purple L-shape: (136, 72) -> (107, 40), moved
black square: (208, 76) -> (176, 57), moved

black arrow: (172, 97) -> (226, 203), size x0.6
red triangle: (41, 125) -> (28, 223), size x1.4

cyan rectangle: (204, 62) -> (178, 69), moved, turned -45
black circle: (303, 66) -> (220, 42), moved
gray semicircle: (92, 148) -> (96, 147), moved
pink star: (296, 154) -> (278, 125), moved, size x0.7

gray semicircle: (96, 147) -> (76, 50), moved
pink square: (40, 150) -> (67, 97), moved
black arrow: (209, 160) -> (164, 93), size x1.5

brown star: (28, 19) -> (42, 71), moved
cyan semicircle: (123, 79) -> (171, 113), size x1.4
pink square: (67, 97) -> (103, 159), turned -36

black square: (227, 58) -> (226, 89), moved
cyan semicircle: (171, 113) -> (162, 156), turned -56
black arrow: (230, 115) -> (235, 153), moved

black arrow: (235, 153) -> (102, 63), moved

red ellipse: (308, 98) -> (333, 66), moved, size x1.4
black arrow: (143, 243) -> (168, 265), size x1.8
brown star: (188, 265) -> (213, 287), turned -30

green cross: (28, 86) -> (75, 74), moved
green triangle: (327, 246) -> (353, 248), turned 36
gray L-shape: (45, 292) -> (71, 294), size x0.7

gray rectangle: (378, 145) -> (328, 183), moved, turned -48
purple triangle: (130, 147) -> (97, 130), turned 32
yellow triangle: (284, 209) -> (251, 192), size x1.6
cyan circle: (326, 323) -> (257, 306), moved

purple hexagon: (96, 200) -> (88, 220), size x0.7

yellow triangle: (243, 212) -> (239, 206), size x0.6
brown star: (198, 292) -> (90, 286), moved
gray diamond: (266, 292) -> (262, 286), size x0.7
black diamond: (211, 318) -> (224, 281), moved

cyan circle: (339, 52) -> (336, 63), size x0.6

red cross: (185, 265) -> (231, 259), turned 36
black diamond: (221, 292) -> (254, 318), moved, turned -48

### Request
Among the entries above, find the line with "black circle: (303, 66) -> (220, 42), moved" and the line with "brown star: (188, 265)"; give again exactly these two lines and all lines between them.

### Result of this task
black circle: (303, 66) -> (220, 42), moved
gray semicircle: (92, 148) -> (96, 147), moved
pink star: (296, 154) -> (278, 125), moved, size x0.7

gray semicircle: (96, 147) -> (76, 50), moved
pink square: (40, 150) -> (67, 97), moved
black arrow: (209, 160) -> (164, 93), size x1.5

brown star: (28, 19) -> (42, 71), moved
cyan semicircle: (123, 79) -> (171, 113), size x1.4
pink square: (67, 97) -> (103, 159), turned -36

black square: (227, 58) -> (226, 89), moved
cyan semicircle: (171, 113) -> (162, 156), turned -56
black arrow: (230, 115) -> (235, 153), moved

black arrow: (235, 153) -> (102, 63), moved

red ellipse: (308, 98) -> (333, 66), moved, size x1.4
black arrow: (143, 243) -> (168, 265), size x1.8
brown star: (188, 265) -> (213, 287), turned -30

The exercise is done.